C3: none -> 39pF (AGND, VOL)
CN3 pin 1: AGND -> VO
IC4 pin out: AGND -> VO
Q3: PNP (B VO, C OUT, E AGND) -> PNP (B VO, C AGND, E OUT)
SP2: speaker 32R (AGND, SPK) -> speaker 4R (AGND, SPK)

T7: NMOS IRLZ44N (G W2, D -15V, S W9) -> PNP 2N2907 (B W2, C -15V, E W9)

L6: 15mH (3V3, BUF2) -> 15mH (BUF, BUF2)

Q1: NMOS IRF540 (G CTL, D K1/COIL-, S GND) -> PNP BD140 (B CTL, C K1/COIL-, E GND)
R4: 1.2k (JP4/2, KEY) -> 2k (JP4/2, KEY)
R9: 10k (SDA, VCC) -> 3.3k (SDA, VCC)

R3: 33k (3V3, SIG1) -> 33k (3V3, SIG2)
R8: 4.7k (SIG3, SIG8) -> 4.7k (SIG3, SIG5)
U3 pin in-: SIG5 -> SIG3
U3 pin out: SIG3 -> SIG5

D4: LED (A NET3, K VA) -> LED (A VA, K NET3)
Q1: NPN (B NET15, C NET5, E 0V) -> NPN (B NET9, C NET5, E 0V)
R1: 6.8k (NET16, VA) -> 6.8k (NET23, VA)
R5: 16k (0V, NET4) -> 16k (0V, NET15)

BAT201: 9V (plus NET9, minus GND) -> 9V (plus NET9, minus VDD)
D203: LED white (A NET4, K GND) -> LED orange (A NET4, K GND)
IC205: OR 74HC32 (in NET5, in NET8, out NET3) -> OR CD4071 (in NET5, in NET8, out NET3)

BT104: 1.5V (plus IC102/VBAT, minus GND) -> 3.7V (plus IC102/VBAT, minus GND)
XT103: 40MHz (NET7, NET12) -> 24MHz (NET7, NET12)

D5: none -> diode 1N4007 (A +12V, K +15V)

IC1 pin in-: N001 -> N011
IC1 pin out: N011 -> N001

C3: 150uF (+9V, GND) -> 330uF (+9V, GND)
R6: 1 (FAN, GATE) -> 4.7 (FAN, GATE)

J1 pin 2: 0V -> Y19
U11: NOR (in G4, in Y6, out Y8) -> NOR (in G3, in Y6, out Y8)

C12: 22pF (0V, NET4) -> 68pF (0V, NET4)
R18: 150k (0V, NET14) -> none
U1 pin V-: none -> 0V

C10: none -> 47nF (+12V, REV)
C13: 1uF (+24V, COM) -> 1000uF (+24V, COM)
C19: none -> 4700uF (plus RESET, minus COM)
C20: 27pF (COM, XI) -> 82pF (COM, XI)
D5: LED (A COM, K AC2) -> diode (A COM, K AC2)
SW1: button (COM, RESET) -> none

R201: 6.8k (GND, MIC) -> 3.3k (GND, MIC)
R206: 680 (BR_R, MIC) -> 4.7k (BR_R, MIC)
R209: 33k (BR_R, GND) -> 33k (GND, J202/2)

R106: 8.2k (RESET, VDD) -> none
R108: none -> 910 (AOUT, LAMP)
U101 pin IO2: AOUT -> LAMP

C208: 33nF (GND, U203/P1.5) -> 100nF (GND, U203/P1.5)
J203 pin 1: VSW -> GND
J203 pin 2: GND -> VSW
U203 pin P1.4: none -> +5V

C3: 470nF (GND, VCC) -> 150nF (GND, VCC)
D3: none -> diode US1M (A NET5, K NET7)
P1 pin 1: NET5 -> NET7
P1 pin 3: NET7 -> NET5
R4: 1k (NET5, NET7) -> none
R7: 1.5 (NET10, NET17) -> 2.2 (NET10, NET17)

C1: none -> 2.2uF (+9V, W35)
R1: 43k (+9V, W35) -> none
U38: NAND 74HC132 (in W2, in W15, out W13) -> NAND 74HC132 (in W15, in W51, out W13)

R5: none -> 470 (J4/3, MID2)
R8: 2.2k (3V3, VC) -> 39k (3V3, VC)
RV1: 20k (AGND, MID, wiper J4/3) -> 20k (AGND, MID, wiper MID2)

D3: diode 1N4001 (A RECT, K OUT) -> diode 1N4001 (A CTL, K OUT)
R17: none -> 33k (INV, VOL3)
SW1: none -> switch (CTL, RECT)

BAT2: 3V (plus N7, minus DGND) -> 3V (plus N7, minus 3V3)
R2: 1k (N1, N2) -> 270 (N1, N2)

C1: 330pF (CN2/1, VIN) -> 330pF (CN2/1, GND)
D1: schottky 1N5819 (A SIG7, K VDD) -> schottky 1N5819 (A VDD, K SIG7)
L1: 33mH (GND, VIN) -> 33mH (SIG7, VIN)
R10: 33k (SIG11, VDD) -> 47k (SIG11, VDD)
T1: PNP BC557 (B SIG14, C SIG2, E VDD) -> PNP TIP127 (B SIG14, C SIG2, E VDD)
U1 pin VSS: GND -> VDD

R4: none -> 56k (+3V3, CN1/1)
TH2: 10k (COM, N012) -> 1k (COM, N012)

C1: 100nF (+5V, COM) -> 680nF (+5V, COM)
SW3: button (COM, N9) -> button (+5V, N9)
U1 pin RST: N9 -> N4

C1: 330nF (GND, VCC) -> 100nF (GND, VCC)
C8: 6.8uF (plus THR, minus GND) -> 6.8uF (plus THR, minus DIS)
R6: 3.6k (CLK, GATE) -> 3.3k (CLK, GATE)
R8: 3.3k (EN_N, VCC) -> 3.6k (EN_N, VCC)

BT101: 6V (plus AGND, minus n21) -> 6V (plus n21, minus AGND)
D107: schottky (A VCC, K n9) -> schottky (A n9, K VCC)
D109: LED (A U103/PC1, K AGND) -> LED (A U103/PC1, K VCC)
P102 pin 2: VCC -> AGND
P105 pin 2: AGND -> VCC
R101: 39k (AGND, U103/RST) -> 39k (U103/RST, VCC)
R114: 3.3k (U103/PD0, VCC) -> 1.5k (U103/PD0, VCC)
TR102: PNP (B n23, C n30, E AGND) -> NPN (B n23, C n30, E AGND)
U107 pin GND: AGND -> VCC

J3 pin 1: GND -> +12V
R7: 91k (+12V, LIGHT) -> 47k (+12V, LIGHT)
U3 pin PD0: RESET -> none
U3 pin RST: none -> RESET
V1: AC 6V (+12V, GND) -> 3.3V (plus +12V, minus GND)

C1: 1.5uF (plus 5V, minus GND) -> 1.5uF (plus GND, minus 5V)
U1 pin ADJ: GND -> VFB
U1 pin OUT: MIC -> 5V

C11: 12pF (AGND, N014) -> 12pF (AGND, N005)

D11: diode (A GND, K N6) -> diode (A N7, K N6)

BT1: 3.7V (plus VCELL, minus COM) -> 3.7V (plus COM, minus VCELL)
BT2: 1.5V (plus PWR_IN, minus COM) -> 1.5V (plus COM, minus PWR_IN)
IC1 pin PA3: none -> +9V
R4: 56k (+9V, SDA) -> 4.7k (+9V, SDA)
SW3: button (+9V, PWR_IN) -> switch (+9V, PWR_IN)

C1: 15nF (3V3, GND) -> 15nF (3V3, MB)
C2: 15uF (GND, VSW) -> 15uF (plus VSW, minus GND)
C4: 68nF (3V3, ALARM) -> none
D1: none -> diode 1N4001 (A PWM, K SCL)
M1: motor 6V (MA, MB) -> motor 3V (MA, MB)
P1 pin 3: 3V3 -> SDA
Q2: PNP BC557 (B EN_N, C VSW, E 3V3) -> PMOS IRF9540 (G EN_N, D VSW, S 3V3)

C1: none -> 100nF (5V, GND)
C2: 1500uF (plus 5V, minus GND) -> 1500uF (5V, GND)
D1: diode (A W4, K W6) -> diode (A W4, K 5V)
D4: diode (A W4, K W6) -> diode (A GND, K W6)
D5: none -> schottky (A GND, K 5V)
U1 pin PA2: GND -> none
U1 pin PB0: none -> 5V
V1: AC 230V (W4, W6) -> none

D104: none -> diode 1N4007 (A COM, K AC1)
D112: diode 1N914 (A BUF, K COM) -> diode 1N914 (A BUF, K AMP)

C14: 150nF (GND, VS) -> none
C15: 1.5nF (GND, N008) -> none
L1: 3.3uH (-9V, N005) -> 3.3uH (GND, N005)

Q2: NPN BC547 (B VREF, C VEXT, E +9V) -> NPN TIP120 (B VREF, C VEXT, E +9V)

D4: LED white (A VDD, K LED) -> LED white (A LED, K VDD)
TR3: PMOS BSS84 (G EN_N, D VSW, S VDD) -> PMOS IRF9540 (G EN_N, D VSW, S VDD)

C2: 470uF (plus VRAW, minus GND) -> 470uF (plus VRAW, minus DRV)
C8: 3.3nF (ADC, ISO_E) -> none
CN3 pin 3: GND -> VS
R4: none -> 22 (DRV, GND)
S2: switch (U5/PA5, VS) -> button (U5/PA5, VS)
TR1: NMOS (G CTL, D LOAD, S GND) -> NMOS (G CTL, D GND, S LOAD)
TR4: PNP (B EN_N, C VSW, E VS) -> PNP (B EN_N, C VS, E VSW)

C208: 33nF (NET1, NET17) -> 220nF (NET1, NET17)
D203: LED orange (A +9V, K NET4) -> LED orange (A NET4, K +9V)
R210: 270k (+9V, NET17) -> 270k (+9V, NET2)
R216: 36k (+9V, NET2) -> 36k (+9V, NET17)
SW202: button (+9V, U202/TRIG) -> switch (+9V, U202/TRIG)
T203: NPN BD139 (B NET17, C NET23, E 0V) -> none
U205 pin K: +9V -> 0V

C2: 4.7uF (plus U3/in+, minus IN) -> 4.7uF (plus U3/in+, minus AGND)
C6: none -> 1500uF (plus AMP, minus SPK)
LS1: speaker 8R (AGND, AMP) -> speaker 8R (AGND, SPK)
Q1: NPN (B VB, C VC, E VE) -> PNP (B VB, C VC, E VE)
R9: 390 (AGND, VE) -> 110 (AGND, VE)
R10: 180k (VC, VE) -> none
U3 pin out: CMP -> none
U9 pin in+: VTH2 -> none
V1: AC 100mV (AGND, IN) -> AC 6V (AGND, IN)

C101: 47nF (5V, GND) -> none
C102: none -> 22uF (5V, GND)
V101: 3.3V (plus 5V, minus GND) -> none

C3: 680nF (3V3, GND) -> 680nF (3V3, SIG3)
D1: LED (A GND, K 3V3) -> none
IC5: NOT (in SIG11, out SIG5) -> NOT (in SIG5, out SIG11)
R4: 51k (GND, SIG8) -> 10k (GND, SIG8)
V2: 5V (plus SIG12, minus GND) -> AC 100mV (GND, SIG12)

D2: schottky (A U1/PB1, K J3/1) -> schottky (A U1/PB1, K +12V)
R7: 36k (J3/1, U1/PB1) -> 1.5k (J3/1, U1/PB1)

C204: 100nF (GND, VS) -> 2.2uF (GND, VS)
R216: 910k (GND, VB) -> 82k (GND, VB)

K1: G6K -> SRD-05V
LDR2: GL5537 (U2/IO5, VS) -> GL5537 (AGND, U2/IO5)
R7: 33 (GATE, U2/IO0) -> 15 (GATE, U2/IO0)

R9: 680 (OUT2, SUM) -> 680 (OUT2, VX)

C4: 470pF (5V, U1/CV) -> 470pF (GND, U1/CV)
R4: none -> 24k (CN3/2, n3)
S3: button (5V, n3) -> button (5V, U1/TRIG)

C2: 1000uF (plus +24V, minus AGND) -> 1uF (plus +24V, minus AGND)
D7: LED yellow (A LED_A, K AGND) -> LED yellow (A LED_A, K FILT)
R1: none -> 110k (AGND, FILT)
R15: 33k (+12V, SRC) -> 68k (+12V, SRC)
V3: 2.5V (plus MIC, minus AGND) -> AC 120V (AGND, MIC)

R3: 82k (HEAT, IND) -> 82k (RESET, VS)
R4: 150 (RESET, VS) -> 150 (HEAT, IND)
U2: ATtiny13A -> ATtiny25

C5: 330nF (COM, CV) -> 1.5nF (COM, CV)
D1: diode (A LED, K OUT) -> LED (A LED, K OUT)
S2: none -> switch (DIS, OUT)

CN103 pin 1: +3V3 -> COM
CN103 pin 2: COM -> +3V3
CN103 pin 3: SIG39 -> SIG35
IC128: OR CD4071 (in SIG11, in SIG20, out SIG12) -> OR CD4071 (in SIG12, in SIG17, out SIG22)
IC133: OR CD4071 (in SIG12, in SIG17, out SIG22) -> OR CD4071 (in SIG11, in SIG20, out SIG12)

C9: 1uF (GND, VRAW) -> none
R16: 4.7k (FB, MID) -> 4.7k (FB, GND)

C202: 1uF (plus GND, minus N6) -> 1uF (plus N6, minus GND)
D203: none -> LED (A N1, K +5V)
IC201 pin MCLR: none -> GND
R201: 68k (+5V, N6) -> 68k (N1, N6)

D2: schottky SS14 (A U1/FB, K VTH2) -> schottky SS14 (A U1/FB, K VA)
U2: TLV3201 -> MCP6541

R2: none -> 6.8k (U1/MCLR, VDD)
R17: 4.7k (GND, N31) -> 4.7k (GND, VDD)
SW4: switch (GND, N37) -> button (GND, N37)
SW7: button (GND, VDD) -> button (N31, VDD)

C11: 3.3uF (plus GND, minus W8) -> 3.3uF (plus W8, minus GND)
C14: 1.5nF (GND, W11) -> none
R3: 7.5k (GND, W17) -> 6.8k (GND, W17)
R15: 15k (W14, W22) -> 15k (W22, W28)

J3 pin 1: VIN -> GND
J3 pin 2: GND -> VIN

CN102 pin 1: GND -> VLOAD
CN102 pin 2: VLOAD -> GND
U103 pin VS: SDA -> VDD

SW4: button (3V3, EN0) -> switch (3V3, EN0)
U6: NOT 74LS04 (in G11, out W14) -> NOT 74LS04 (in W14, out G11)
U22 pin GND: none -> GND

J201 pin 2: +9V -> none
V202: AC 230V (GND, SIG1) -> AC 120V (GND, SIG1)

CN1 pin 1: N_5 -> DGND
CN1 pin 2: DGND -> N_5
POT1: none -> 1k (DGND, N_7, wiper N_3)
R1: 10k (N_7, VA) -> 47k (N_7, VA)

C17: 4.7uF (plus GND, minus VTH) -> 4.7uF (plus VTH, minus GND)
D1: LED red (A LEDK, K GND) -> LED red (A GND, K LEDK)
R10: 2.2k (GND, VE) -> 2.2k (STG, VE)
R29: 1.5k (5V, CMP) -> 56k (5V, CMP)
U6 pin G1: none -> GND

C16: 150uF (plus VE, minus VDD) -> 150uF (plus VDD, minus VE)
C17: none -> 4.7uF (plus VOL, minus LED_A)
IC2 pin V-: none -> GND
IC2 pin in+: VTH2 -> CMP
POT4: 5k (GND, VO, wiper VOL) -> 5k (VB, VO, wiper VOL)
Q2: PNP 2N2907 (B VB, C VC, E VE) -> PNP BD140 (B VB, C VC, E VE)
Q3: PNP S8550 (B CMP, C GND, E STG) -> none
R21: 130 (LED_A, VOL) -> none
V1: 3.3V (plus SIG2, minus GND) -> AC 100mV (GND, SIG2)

§ §

Within the listing above, the range opens at the line with "R206: 680 (BR_R, MIC) -> 4.7k (BR_R, MIC)" and closes at the line with "U203 pin P1.4: none -> +5V". Reproduce exactly the lines of that range, including both ends.

R206: 680 (BR_R, MIC) -> 4.7k (BR_R, MIC)
R209: 33k (BR_R, GND) -> 33k (GND, J202/2)

R106: 8.2k (RESET, VDD) -> none
R108: none -> 910 (AOUT, LAMP)
U101 pin IO2: AOUT -> LAMP

C208: 33nF (GND, U203/P1.5) -> 100nF (GND, U203/P1.5)
J203 pin 1: VSW -> GND
J203 pin 2: GND -> VSW
U203 pin P1.4: none -> +5V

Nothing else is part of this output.